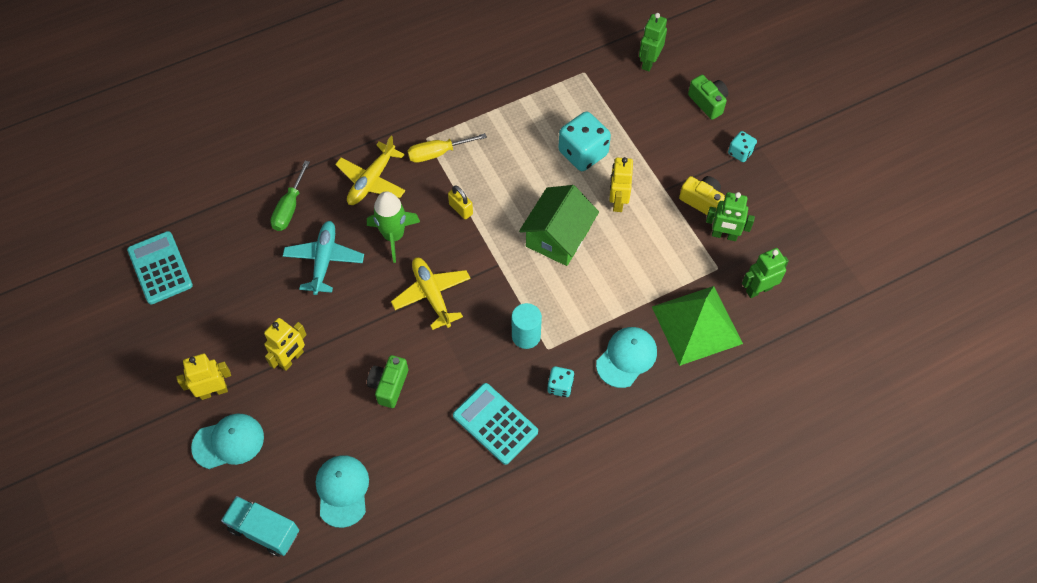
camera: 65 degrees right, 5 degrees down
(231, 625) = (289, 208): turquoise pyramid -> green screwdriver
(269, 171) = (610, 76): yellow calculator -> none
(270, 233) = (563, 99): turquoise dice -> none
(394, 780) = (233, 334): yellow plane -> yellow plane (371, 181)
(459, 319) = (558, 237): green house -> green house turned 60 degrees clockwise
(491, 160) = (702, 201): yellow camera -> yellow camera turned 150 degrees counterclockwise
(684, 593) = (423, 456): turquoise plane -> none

####

• **TASK ITEM**: A count is needed of the lines in this data that contain "yellow"; give the number and no other text.

• **OUTPUT BELOW**: 3